__Directions__. Everything from the line containing "Outline every building" to the close of the listing below should be retyped exactly, and nothing before it.

__The input__.
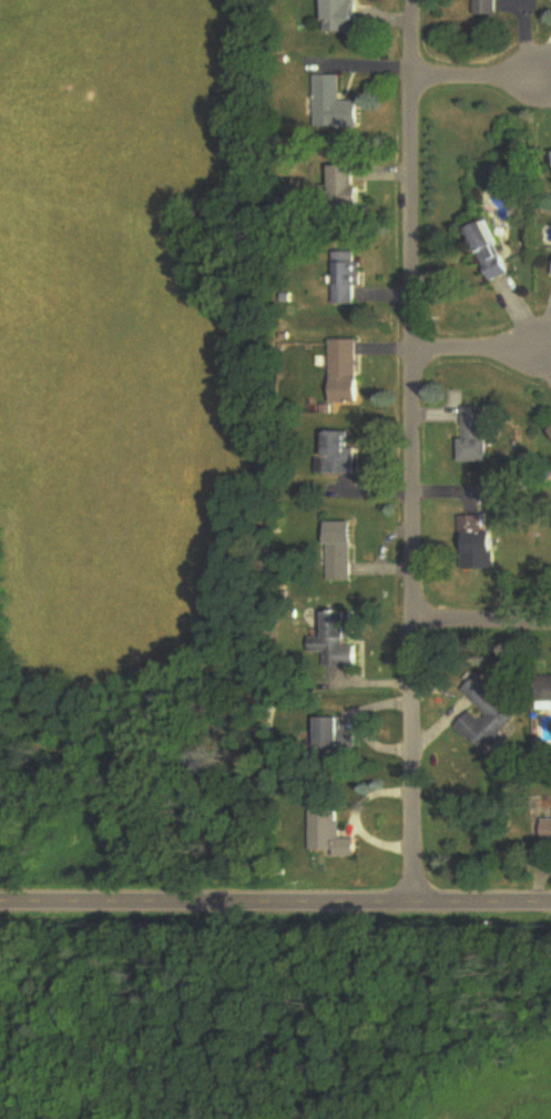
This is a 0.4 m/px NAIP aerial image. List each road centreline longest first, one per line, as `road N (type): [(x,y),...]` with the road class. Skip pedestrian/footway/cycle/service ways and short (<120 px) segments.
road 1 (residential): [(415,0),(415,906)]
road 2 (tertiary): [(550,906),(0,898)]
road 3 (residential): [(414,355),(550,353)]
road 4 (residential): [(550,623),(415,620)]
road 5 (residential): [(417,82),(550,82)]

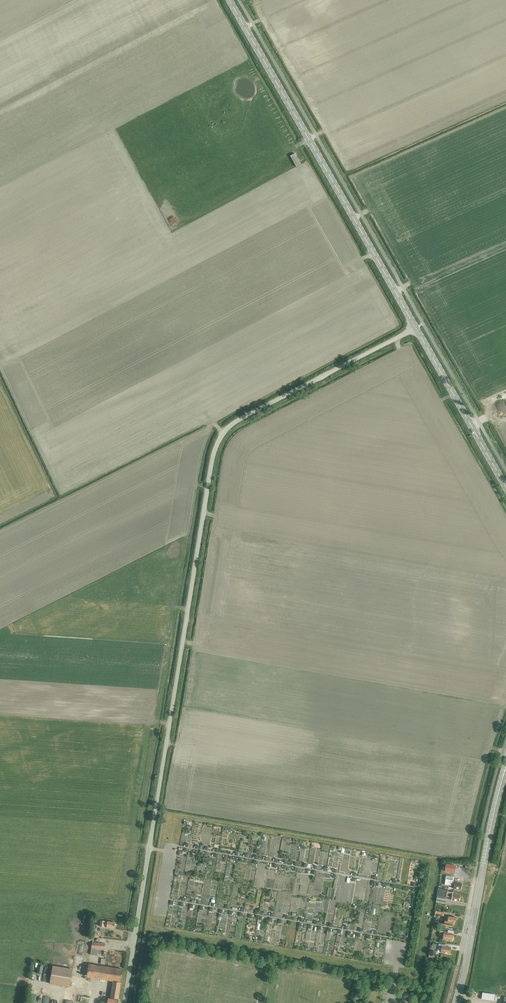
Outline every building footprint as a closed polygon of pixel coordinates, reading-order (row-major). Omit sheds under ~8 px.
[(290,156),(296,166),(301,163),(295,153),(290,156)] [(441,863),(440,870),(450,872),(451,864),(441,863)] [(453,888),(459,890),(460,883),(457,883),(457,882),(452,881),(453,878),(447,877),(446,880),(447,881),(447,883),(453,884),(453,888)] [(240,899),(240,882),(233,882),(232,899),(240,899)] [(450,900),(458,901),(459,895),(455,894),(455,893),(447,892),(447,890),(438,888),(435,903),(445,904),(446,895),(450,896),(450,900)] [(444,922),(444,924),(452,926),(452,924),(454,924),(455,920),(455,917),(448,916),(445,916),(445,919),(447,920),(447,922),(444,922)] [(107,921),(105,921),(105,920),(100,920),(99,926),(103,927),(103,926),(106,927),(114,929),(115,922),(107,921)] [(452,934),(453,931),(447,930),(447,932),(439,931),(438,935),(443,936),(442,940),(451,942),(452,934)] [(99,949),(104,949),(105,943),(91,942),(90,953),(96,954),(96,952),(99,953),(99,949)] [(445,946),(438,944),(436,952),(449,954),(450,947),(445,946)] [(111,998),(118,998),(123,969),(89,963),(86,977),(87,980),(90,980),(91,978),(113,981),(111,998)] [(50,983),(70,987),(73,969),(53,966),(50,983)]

__Exercise answer__.
Outline every building footprint as a closed polygon of pixel coordinates, reading-order (row-major). Omit sheds under ~8 px.
[(290,156),(296,166),(301,163),(295,153),(290,156)] [(441,863),(440,870),(450,872),(451,864),(441,863)] [(453,888),(459,890),(460,883),(457,883),(457,882),(452,881),(453,878),(447,877),(446,880),(447,881),(447,883),(453,884),(453,888)] [(240,899),(240,882),(233,882),(232,899),(240,899)] [(450,900),(458,901),(459,895),(455,894),(455,893),(447,892),(447,890),(438,888),(435,903),(445,904),(446,895),(450,896),(450,900)] [(444,922),(444,924),(452,926),(452,924),(454,924),(455,920),(455,917),(448,916),(445,916),(445,919),(447,920),(447,922),(444,922)] [(107,921),(105,921),(105,920),(100,920),(99,926),(103,927),(103,926),(106,927),(114,929),(115,922),(107,921)] [(452,934),(453,931),(447,930),(447,932),(439,931),(438,935),(443,936),(442,940),(451,942),(452,934)] [(99,949),(104,949),(105,943),(91,942),(90,953),(96,954),(96,952),(99,953),(99,949)] [(445,946),(438,944),(436,952),(449,954),(450,947),(445,946)] [(111,998),(118,998),(123,969),(89,963),(86,977),(87,980),(90,980),(91,978),(113,981),(111,998)] [(50,983),(70,987),(73,969),(53,966),(50,983)]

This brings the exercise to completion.